Look for the line that has "(286, 263) = (278, 277): yellow" in the material below; please repeat it and every line after it, exactly, up to and including the line that has "(473, 131) = (429, 213): green", and nothing else.

━━━━━ Extracted data ━━━━━

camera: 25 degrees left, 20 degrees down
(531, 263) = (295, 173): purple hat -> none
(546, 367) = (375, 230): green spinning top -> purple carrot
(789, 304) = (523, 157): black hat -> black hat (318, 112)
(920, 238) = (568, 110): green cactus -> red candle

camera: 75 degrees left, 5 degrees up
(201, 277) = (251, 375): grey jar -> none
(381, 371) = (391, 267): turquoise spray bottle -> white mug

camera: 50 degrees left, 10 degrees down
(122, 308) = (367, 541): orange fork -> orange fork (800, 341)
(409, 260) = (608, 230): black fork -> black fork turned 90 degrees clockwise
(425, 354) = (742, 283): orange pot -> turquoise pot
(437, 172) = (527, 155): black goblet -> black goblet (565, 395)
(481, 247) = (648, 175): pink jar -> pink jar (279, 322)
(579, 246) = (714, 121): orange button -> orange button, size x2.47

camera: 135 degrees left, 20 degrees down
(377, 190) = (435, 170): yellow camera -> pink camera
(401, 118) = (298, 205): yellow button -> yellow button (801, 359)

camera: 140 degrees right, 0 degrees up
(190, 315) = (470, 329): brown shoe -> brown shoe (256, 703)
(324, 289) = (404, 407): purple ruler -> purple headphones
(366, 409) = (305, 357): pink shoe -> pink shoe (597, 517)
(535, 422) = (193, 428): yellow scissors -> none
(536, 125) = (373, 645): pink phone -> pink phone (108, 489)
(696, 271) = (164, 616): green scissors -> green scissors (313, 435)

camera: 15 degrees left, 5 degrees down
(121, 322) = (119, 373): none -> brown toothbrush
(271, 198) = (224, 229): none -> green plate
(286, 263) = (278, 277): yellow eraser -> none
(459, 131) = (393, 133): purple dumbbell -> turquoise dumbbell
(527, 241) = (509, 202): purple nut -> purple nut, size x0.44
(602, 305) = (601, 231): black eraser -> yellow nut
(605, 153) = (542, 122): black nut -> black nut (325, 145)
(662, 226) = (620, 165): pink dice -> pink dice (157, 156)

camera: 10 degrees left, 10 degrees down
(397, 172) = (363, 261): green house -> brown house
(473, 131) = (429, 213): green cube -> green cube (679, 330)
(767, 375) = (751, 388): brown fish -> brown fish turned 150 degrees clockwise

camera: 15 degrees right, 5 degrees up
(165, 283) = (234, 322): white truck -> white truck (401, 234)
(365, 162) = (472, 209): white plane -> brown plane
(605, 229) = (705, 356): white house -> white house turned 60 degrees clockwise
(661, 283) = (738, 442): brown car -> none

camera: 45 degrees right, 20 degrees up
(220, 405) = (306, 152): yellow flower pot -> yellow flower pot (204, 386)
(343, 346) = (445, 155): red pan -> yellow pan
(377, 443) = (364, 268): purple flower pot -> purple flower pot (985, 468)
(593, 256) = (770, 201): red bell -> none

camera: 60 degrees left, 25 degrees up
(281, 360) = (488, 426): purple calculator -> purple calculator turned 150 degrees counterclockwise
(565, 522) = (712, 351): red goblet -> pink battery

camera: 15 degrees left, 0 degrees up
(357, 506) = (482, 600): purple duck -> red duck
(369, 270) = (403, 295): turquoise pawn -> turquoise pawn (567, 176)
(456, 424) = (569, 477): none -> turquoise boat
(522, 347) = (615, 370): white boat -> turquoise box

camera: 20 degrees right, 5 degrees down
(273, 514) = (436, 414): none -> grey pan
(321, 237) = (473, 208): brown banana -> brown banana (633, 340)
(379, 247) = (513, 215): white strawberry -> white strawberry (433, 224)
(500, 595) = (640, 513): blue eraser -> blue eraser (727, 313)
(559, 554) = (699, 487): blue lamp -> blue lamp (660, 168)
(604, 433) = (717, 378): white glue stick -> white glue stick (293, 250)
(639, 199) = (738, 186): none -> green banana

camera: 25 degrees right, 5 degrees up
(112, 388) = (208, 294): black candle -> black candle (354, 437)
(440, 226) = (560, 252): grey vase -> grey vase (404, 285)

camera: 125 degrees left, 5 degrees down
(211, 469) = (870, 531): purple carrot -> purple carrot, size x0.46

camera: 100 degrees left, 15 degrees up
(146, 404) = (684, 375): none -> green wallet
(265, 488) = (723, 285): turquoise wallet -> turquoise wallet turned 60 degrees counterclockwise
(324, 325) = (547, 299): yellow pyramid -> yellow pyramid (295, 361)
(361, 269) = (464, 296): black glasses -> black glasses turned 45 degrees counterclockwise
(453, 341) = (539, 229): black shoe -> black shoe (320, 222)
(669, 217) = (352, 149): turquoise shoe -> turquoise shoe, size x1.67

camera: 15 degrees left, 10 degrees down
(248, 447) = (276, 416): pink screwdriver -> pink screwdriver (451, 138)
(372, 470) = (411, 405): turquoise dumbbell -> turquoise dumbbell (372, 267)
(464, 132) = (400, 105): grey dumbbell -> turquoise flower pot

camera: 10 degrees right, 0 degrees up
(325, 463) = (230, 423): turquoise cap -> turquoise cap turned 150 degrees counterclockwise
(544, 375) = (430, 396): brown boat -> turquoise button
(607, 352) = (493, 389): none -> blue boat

━━━━━

#### Task result
(286, 263) = (278, 277): yellow eraser -> none
(459, 131) = (393, 133): purple dumbbell -> turquoise dumbbell
(527, 241) = (509, 202): purple nut -> purple nut, size x0.44
(602, 305) = (601, 231): black eraser -> yellow nut
(605, 153) = (542, 122): black nut -> black nut (325, 145)
(662, 226) = (620, 165): pink dice -> pink dice (157, 156)

camera: 10 degrees left, 10 degrees down
(397, 172) = (363, 261): green house -> brown house
(473, 131) = (429, 213): green cube -> green cube (679, 330)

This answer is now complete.